None of the pictures should appear; the lines from the line containing "none -> lime plate G2 level 1" through the last line of the listing must be repeated exactly.
== Segment start ==
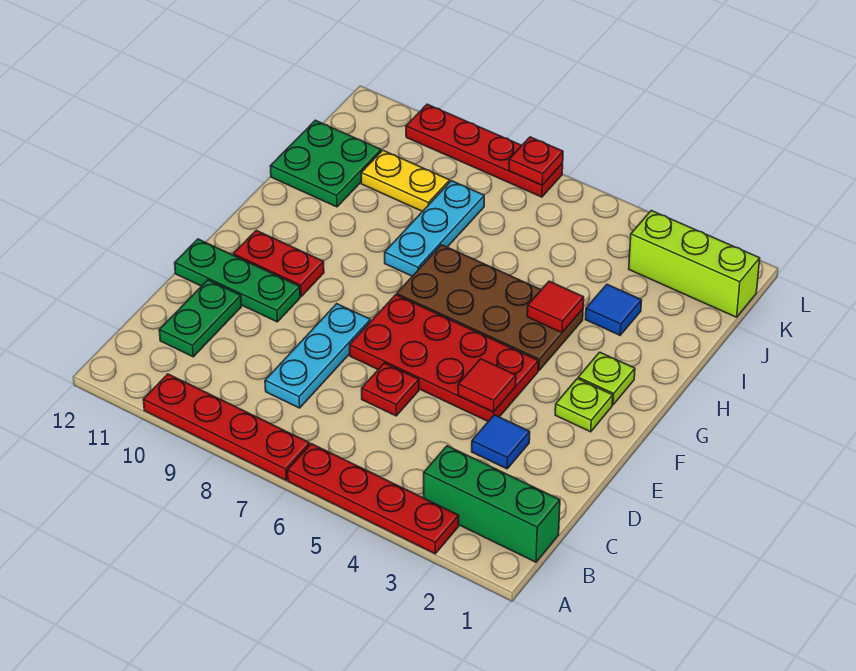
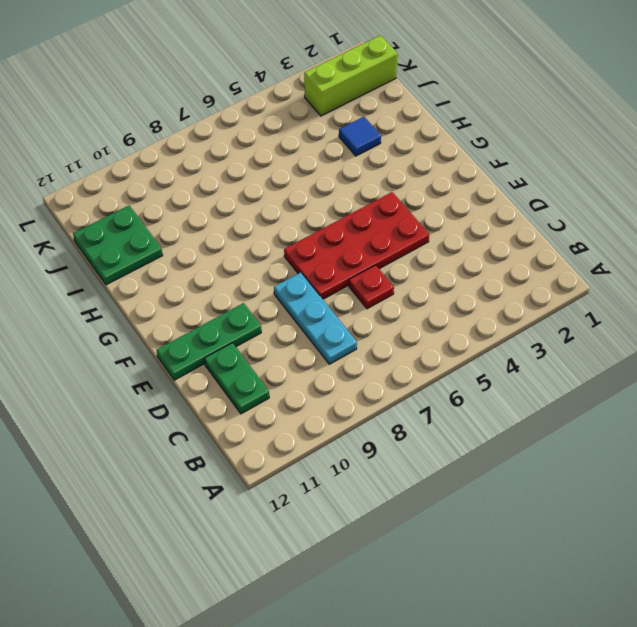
none -> red plate A3:A6 level 1
none -> red plate A7:A10 level 1
none -> green brick B1:B3 level 1

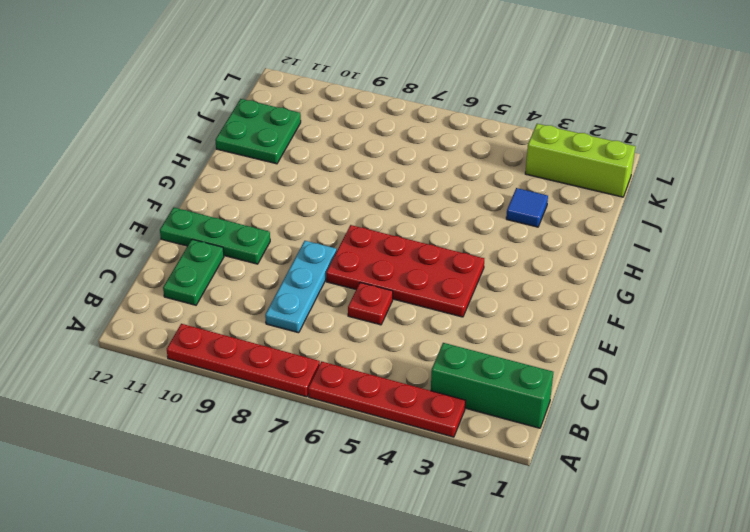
none -> blue tile D3 level 1
none -> lime plate F2 level 1
none -> red plate F10:F11 level 1

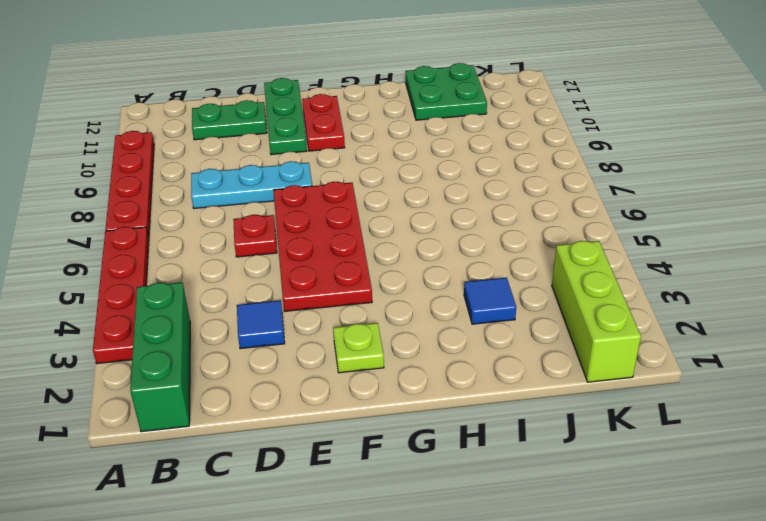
none -> lime plate G2 level 1
none -> brown plate G4:H7 level 1
none -> cyan plate H8:J8 level 1

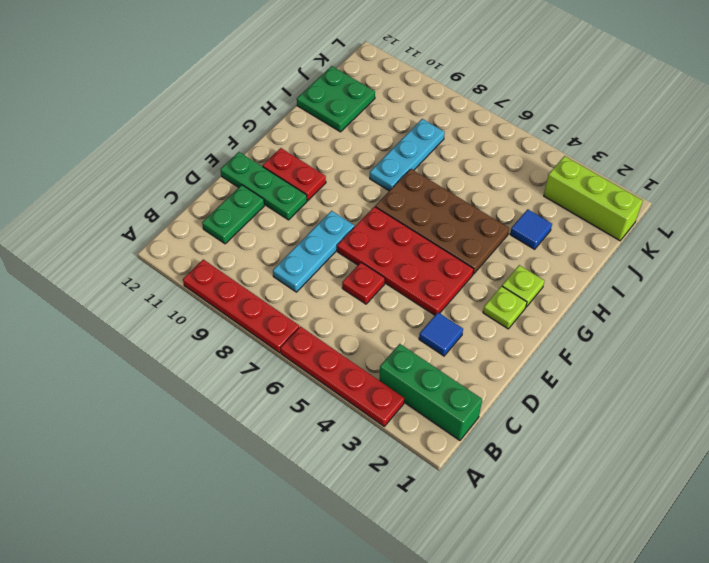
none -> yellow plate J9:J10 level 1
none -> red plate L7:L10 level 1
none -> red tile E4 level 2

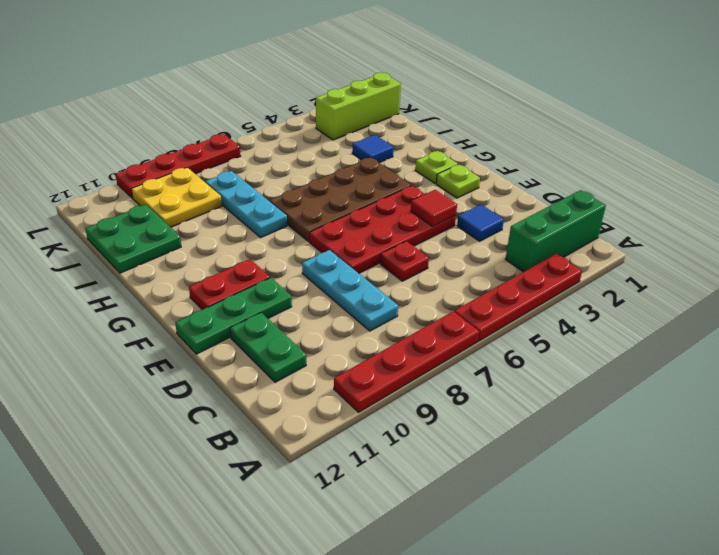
yellow plate J9:K10 level 1 -> yellow plate J9:J10 level 1
none -> red tile H4 level 2
none -> red plate L7 level 2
== Segment end ==
> _Answer space_
none -> lime plate G2 level 1
none -> brown plate G4:H7 level 1
none -> cyan plate H8:J8 level 1

none -> yellow plate J9:J10 level 1
none -> red plate L7:L10 level 1
none -> red tile E4 level 2

yellow plate J9:K10 level 1 -> yellow plate J9:J10 level 1
none -> red tile H4 level 2
none -> red plate L7 level 2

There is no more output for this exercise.